EXERCISE DESCRIPTION: Set down the data that follows, exactly and completely.

GIVEN ENTRIES:
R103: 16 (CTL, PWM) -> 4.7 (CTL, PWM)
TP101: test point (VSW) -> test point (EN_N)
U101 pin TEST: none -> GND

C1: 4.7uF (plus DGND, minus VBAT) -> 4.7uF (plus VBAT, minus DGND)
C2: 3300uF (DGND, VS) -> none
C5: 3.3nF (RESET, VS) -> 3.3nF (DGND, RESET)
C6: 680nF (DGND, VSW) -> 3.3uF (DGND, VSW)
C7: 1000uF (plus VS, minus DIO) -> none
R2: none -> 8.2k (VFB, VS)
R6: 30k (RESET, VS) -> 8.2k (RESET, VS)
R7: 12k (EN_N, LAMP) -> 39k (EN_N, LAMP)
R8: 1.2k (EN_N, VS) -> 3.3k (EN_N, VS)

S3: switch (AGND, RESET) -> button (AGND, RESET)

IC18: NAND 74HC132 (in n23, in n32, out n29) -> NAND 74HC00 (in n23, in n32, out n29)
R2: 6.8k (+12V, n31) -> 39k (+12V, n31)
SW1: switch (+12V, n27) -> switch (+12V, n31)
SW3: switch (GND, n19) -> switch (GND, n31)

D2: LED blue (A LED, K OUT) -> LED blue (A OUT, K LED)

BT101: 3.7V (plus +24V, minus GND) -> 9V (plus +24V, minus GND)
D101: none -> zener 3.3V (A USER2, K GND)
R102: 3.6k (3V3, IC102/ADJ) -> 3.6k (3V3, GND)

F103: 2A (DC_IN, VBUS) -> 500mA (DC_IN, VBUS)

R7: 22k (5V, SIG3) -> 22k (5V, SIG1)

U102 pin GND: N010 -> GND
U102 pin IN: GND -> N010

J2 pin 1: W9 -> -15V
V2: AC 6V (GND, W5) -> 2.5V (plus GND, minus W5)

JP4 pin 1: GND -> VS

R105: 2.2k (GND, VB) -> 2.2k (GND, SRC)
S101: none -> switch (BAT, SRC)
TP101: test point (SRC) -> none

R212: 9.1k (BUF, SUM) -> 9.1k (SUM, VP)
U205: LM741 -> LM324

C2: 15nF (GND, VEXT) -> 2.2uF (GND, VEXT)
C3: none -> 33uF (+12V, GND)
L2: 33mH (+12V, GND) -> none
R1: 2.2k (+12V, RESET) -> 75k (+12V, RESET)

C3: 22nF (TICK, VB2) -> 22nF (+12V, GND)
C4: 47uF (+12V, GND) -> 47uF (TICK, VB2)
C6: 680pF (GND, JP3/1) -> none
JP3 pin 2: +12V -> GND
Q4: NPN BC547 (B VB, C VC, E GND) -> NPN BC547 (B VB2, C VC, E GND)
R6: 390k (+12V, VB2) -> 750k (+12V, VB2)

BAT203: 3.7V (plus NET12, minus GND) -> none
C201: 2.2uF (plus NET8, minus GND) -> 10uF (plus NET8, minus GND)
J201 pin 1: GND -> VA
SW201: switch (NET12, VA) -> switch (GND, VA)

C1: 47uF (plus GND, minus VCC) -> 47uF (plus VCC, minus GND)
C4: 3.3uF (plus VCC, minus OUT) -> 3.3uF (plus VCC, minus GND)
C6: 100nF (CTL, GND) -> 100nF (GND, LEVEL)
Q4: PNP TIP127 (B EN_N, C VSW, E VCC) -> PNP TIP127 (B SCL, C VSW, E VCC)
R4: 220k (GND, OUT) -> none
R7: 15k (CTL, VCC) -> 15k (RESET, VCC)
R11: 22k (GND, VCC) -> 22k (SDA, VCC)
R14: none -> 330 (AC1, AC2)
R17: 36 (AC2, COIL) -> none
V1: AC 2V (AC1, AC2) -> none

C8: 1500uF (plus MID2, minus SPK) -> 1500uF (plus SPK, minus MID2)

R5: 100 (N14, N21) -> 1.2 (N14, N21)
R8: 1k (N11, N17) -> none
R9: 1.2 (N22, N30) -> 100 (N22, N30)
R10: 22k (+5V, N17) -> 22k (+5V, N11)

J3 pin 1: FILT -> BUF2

EXERCISE SOLUTION:
R103: 16 (CTL, PWM) -> 4.7 (CTL, PWM)
TP101: test point (VSW) -> test point (EN_N)
U101 pin TEST: none -> GND

C1: 4.7uF (plus DGND, minus VBAT) -> 4.7uF (plus VBAT, minus DGND)
C2: 3300uF (DGND, VS) -> none
C5: 3.3nF (RESET, VS) -> 3.3nF (DGND, RESET)
C6: 680nF (DGND, VSW) -> 3.3uF (DGND, VSW)
C7: 1000uF (plus VS, minus DIO) -> none
R2: none -> 8.2k (VFB, VS)
R6: 30k (RESET, VS) -> 8.2k (RESET, VS)
R7: 12k (EN_N, LAMP) -> 39k (EN_N, LAMP)
R8: 1.2k (EN_N, VS) -> 3.3k (EN_N, VS)

S3: switch (AGND, RESET) -> button (AGND, RESET)

IC18: NAND 74HC132 (in n23, in n32, out n29) -> NAND 74HC00 (in n23, in n32, out n29)
R2: 6.8k (+12V, n31) -> 39k (+12V, n31)
SW1: switch (+12V, n27) -> switch (+12V, n31)
SW3: switch (GND, n19) -> switch (GND, n31)

D2: LED blue (A LED, K OUT) -> LED blue (A OUT, K LED)

BT101: 3.7V (plus +24V, minus GND) -> 9V (plus +24V, minus GND)
D101: none -> zener 3.3V (A USER2, K GND)
R102: 3.6k (3V3, IC102/ADJ) -> 3.6k (3V3, GND)

F103: 2A (DC_IN, VBUS) -> 500mA (DC_IN, VBUS)

R7: 22k (5V, SIG3) -> 22k (5V, SIG1)

U102 pin GND: N010 -> GND
U102 pin IN: GND -> N010

J2 pin 1: W9 -> -15V
V2: AC 6V (GND, W5) -> 2.5V (plus GND, minus W5)

JP4 pin 1: GND -> VS

R105: 2.2k (GND, VB) -> 2.2k (GND, SRC)
S101: none -> switch (BAT, SRC)
TP101: test point (SRC) -> none

R212: 9.1k (BUF, SUM) -> 9.1k (SUM, VP)
U205: LM741 -> LM324

C2: 15nF (GND, VEXT) -> 2.2uF (GND, VEXT)
C3: none -> 33uF (+12V, GND)
L2: 33mH (+12V, GND) -> none
R1: 2.2k (+12V, RESET) -> 75k (+12V, RESET)

C3: 22nF (TICK, VB2) -> 22nF (+12V, GND)
C4: 47uF (+12V, GND) -> 47uF (TICK, VB2)
C6: 680pF (GND, JP3/1) -> none
JP3 pin 2: +12V -> GND
Q4: NPN BC547 (B VB, C VC, E GND) -> NPN BC547 (B VB2, C VC, E GND)
R6: 390k (+12V, VB2) -> 750k (+12V, VB2)

BAT203: 3.7V (plus NET12, minus GND) -> none
C201: 2.2uF (plus NET8, minus GND) -> 10uF (plus NET8, minus GND)
J201 pin 1: GND -> VA
SW201: switch (NET12, VA) -> switch (GND, VA)

C1: 47uF (plus GND, minus VCC) -> 47uF (plus VCC, minus GND)
C4: 3.3uF (plus VCC, minus OUT) -> 3.3uF (plus VCC, minus GND)
C6: 100nF (CTL, GND) -> 100nF (GND, LEVEL)
Q4: PNP TIP127 (B EN_N, C VSW, E VCC) -> PNP TIP127 (B SCL, C VSW, E VCC)
R4: 220k (GND, OUT) -> none
R7: 15k (CTL, VCC) -> 15k (RESET, VCC)
R11: 22k (GND, VCC) -> 22k (SDA, VCC)
R14: none -> 330 (AC1, AC2)
R17: 36 (AC2, COIL) -> none
V1: AC 2V (AC1, AC2) -> none

C8: 1500uF (plus MID2, minus SPK) -> 1500uF (plus SPK, minus MID2)

R5: 100 (N14, N21) -> 1.2 (N14, N21)
R8: 1k (N11, N17) -> none
R9: 1.2 (N22, N30) -> 100 (N22, N30)
R10: 22k (+5V, N17) -> 22k (+5V, N11)

J3 pin 1: FILT -> BUF2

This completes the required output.